### Dataset excerpts
----

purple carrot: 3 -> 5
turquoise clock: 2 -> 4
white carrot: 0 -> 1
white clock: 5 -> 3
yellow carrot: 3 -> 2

----

### The problem
Copy each line in the entries above where the word "carrot" shows up.

### Response for this exercise
purple carrot: 3 -> 5
white carrot: 0 -> 1
yellow carrot: 3 -> 2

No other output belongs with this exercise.